PROVIDED MATERIAL -
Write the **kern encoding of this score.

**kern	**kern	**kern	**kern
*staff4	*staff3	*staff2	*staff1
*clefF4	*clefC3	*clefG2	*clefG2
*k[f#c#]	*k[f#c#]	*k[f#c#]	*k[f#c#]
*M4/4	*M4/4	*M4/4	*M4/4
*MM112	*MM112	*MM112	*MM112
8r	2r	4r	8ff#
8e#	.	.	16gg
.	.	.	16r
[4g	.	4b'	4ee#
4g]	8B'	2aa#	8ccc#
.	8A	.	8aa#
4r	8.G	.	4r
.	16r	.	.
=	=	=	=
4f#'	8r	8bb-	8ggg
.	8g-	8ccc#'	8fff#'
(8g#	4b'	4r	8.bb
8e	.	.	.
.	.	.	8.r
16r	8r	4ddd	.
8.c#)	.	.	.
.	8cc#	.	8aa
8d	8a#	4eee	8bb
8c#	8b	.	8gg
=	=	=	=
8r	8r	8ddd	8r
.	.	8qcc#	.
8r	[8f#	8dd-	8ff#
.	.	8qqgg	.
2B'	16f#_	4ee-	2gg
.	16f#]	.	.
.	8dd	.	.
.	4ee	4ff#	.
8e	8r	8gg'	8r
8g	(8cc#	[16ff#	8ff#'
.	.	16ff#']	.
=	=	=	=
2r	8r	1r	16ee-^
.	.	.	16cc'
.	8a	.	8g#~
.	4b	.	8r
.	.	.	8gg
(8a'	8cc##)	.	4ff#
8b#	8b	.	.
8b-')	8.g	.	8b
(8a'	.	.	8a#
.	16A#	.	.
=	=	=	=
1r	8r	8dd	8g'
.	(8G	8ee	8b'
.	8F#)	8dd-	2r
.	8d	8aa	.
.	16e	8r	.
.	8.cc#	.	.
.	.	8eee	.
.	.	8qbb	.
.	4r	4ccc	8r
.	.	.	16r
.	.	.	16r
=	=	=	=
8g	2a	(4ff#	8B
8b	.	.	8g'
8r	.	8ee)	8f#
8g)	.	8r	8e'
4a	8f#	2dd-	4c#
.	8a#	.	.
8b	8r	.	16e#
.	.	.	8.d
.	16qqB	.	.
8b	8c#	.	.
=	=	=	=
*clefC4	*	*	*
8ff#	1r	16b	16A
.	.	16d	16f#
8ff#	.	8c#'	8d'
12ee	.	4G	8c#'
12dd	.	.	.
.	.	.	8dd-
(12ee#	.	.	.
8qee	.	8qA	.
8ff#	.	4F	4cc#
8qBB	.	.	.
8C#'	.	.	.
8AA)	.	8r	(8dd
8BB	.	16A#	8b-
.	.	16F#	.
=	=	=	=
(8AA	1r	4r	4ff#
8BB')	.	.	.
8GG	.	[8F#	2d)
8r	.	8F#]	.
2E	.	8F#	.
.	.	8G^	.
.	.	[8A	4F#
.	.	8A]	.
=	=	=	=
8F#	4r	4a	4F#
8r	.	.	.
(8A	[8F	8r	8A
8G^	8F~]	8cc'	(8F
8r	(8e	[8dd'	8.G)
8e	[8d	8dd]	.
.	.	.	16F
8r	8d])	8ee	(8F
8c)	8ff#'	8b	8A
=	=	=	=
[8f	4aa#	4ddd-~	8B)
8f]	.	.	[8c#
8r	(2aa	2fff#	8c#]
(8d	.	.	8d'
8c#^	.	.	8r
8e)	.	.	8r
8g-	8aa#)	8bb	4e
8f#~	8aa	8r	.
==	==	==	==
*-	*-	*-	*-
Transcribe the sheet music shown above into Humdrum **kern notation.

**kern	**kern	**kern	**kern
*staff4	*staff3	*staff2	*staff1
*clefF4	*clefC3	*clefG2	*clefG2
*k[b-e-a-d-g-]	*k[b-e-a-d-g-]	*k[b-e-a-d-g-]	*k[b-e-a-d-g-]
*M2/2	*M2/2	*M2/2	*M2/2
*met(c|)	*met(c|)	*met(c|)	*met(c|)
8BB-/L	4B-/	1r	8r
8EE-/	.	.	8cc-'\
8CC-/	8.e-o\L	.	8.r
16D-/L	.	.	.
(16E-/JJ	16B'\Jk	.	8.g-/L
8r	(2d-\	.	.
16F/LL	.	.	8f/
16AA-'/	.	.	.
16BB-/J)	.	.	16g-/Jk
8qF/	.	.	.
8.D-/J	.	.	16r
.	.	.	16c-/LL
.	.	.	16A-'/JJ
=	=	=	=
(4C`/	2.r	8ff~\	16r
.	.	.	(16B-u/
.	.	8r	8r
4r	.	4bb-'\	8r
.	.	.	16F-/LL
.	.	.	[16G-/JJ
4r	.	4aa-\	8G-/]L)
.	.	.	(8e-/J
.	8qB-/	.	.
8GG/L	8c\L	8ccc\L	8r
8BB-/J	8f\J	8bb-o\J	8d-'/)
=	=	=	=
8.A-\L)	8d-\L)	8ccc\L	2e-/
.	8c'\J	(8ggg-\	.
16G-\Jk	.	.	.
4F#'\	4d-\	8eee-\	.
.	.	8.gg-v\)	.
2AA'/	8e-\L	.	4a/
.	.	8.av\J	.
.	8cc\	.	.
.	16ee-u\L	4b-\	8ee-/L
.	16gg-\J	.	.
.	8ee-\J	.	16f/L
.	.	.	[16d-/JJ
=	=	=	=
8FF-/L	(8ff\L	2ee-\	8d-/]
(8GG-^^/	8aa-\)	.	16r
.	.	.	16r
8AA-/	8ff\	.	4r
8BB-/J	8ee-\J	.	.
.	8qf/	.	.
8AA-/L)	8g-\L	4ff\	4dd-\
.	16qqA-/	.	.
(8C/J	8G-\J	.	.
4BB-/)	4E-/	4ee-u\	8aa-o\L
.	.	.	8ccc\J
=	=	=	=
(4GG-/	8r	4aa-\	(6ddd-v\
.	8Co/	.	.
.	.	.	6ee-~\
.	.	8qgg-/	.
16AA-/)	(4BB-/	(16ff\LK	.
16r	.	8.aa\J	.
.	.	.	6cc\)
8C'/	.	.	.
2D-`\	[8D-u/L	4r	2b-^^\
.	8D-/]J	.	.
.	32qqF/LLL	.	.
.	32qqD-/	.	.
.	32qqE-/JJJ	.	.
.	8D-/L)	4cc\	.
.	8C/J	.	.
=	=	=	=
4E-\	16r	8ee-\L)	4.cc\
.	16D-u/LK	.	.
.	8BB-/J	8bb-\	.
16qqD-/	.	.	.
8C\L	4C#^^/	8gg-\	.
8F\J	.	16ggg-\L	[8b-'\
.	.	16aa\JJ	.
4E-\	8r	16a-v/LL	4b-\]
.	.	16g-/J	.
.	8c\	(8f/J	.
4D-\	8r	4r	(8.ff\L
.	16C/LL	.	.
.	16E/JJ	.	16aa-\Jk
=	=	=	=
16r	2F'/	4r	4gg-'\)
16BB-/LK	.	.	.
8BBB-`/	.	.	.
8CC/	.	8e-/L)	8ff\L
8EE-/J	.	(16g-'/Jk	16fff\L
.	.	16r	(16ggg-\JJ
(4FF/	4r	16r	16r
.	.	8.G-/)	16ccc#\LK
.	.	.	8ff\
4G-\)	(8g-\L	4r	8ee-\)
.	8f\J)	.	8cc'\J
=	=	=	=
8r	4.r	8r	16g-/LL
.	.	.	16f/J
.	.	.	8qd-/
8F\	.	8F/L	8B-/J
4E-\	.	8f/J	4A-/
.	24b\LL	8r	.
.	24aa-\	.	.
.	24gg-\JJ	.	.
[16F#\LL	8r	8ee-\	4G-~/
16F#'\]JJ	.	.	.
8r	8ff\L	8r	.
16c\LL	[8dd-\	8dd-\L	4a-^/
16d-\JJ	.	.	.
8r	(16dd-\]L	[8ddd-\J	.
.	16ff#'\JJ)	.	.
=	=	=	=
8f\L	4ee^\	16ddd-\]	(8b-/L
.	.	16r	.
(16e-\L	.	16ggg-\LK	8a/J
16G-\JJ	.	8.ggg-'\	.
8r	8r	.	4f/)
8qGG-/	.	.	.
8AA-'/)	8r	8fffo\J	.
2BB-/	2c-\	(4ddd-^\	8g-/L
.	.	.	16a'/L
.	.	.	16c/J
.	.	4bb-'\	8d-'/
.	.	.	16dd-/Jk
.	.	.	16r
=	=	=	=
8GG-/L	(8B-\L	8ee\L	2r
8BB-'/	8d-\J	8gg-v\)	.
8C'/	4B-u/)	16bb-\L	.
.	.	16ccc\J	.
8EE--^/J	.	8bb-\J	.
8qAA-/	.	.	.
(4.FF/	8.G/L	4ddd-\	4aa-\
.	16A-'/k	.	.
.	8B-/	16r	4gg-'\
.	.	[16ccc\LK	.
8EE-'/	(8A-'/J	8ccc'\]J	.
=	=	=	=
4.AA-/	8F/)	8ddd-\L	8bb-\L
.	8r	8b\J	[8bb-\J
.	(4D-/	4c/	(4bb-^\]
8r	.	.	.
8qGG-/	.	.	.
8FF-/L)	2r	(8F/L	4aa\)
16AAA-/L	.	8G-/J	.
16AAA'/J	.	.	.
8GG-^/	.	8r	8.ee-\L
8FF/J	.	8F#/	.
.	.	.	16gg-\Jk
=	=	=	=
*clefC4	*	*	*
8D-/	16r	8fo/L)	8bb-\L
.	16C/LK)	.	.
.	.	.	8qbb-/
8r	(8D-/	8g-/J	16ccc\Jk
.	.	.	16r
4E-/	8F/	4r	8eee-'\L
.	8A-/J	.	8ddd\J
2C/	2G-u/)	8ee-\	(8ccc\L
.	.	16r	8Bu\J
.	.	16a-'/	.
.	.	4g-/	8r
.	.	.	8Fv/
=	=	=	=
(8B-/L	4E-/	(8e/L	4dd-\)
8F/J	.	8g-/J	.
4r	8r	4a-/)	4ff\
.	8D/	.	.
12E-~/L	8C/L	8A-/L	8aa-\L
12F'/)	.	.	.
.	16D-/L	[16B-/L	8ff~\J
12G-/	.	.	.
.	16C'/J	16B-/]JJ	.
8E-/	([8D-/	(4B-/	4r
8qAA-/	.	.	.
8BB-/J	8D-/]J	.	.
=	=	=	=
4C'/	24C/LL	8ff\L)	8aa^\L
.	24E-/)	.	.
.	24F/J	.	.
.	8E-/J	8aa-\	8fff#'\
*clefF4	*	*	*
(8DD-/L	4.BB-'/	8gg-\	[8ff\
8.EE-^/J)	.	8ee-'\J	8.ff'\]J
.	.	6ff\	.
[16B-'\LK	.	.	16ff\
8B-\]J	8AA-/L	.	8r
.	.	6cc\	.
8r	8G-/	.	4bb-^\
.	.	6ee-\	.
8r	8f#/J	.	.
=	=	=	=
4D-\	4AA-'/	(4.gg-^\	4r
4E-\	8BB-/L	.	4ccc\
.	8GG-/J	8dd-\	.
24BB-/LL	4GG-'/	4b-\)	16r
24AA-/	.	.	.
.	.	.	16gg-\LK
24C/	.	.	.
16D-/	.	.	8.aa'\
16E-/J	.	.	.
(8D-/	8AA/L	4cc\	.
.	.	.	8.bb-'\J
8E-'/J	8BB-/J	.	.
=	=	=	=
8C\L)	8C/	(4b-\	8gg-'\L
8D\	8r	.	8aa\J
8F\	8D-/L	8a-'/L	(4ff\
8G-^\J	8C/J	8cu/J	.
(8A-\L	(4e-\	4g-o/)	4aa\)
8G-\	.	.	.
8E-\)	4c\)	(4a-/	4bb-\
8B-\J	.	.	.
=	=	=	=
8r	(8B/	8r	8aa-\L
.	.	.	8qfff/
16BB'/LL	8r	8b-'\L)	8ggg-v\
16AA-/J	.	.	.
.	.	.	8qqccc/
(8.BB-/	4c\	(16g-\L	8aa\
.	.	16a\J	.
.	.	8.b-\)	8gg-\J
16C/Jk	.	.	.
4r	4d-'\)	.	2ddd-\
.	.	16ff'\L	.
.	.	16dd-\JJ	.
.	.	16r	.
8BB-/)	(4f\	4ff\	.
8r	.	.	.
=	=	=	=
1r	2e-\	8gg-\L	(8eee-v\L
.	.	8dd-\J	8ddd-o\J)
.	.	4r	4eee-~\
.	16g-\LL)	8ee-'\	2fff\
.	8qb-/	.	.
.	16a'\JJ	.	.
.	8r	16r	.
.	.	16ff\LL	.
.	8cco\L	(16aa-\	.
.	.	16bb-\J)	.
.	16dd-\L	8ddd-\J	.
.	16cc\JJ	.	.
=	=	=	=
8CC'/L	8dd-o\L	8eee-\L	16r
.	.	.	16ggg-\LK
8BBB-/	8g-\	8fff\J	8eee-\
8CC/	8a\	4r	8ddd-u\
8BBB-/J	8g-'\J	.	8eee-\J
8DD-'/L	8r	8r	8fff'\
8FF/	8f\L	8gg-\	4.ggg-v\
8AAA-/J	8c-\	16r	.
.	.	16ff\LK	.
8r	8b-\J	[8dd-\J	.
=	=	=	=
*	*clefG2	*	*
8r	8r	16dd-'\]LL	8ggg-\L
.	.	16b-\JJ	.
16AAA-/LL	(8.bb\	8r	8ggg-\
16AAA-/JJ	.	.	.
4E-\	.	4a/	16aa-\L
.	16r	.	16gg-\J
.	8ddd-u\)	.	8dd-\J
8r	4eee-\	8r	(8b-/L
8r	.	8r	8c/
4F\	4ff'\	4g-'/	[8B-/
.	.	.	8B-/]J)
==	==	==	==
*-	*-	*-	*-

PROBLEM STATEMENT - How many lines in the entries above contain the string "kern"? Reply with the number alone.

TASK OUTPUT - 4